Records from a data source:
● ● ● ● ● ● ●

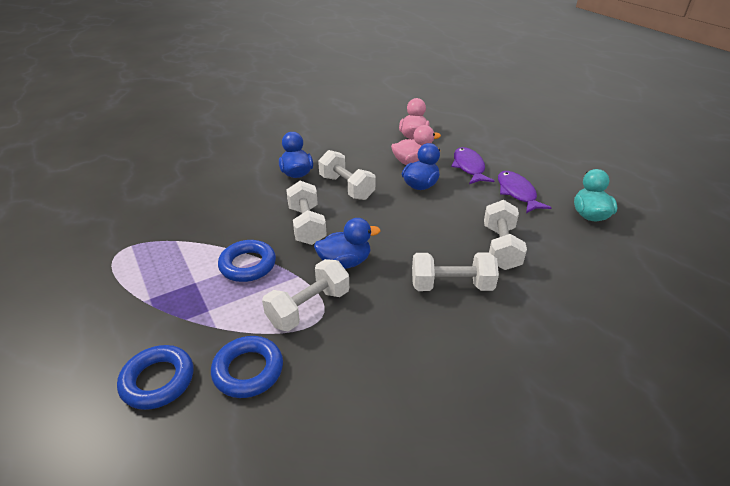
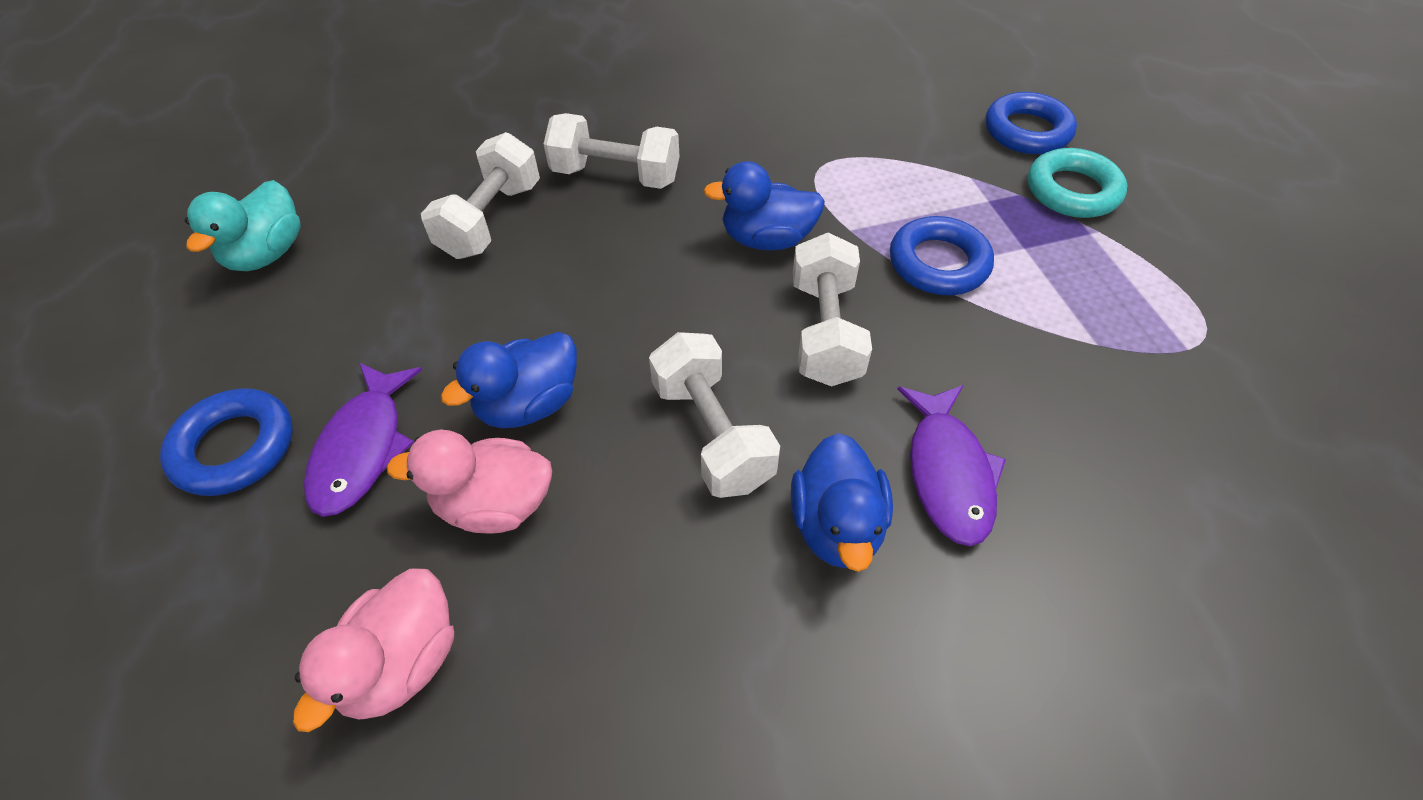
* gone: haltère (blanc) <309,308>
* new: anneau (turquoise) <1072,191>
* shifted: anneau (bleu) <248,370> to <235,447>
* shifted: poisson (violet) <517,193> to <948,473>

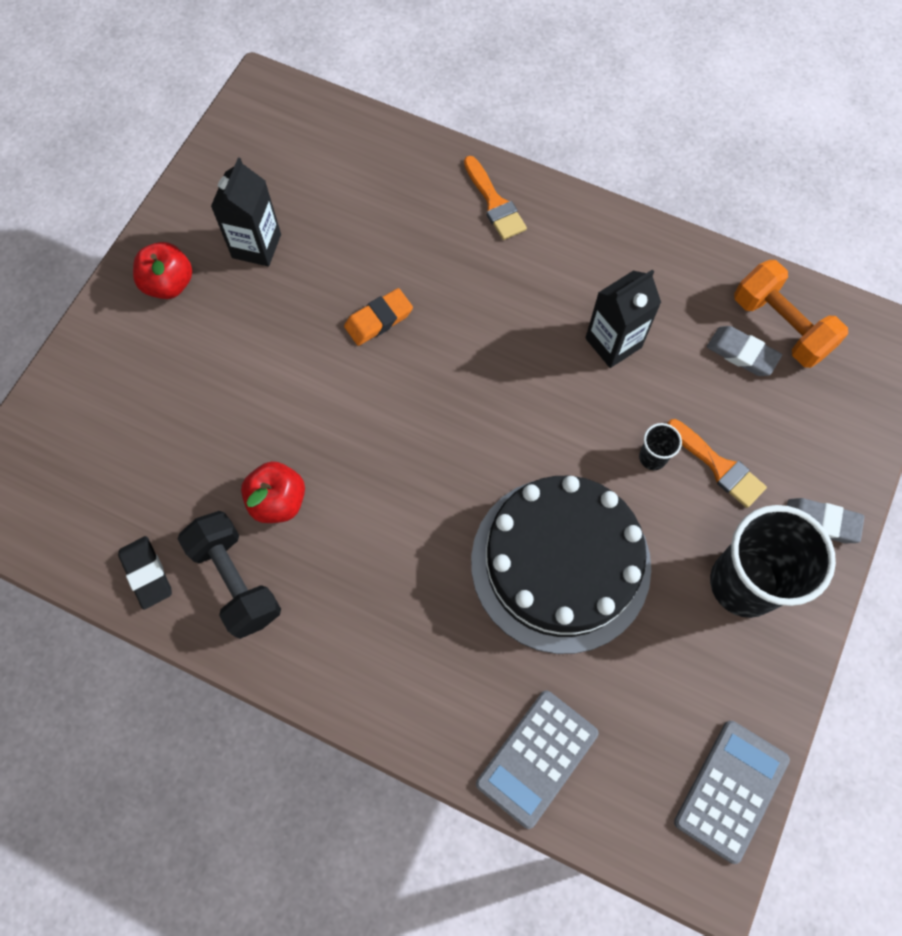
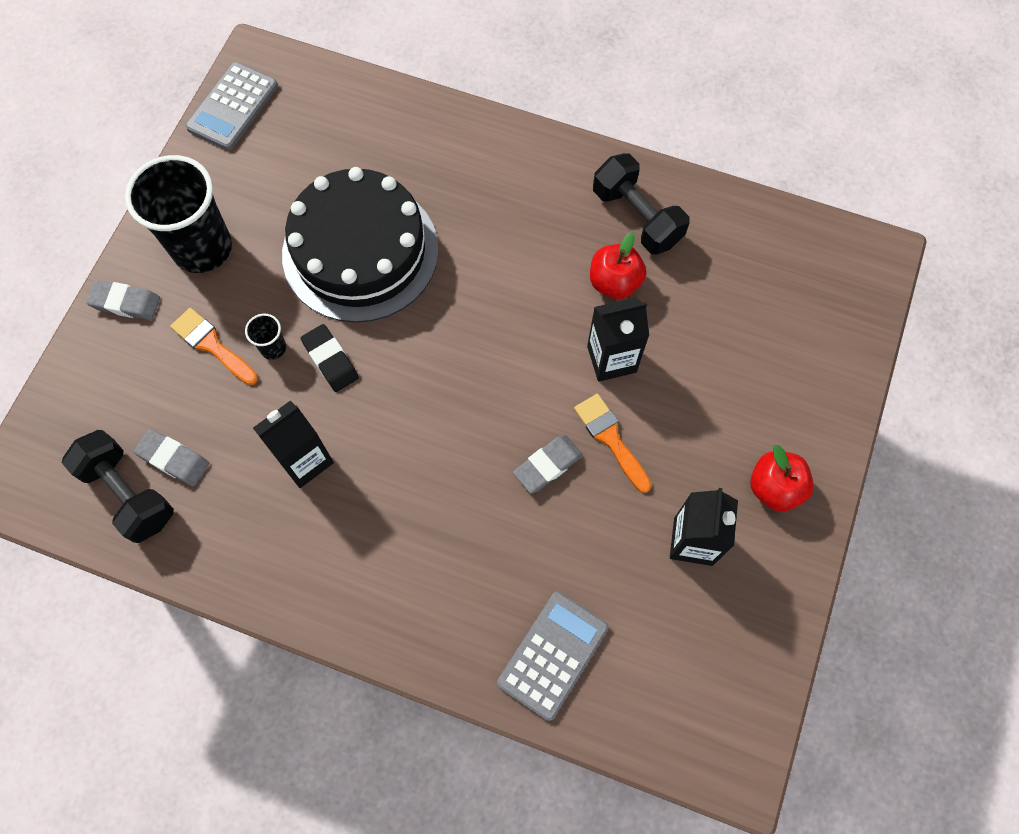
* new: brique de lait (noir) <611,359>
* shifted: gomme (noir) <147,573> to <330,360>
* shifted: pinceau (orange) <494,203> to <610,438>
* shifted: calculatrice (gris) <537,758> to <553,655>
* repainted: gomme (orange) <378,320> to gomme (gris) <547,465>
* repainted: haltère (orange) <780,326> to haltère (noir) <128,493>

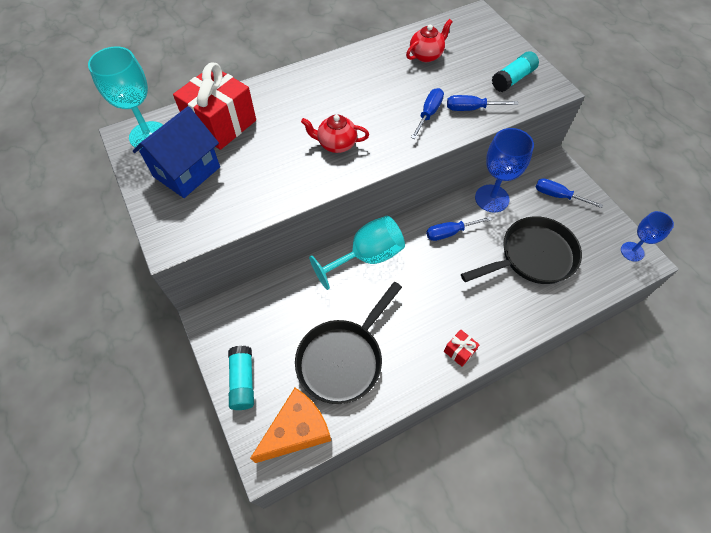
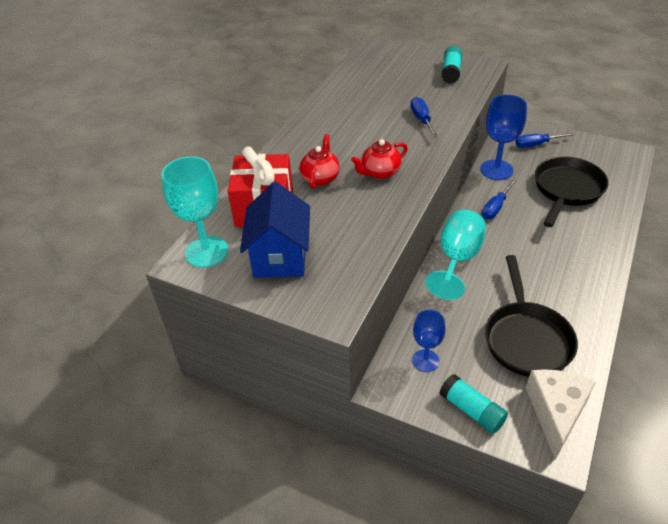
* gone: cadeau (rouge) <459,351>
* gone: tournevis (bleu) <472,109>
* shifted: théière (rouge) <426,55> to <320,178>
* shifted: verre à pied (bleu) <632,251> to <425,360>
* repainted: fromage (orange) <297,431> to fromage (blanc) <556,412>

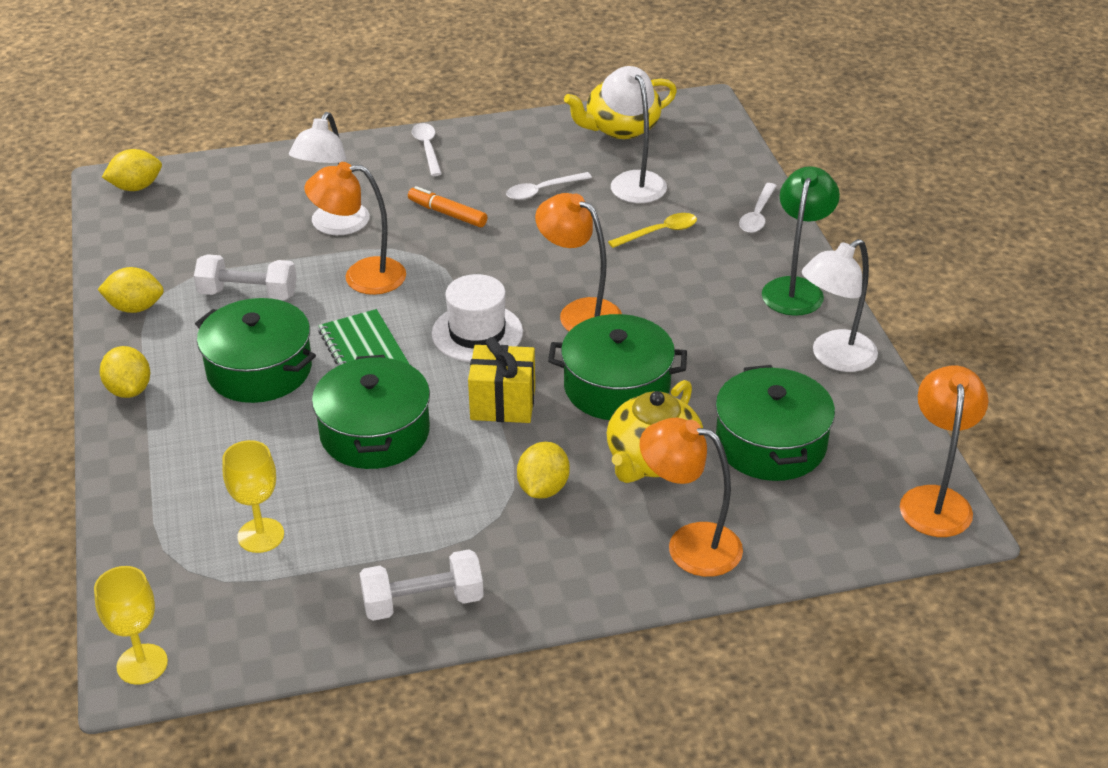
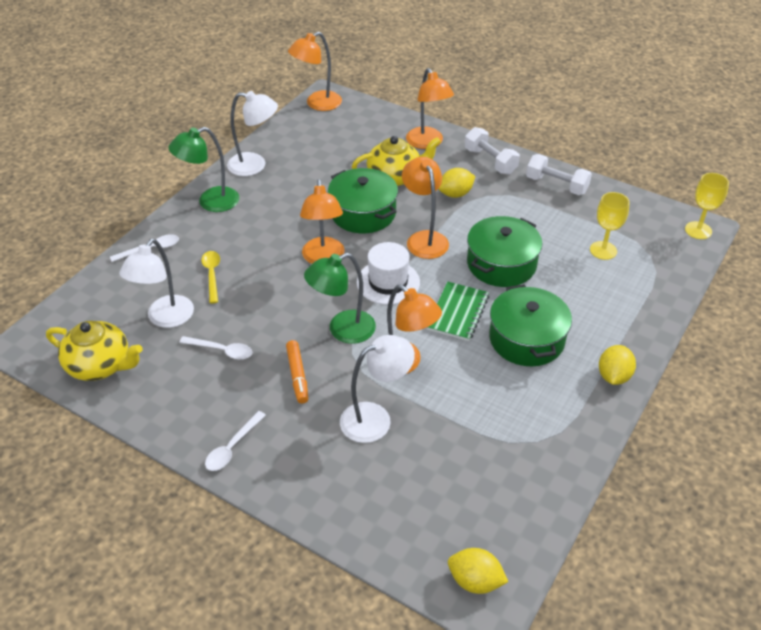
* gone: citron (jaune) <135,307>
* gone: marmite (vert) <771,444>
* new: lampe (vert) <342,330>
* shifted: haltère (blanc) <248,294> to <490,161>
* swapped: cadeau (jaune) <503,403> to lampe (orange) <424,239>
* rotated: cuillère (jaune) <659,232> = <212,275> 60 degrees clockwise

● ● ● ● ● ● ●

* **WHAT IS NEEDED**: Check every line above for the string "anneau", and copy the ones that have it.

* **ANSWER TO THIS TASK**:
* new: anneau (turquoise) <1072,191>
* shifted: anneau (bleu) <248,370> to <235,447>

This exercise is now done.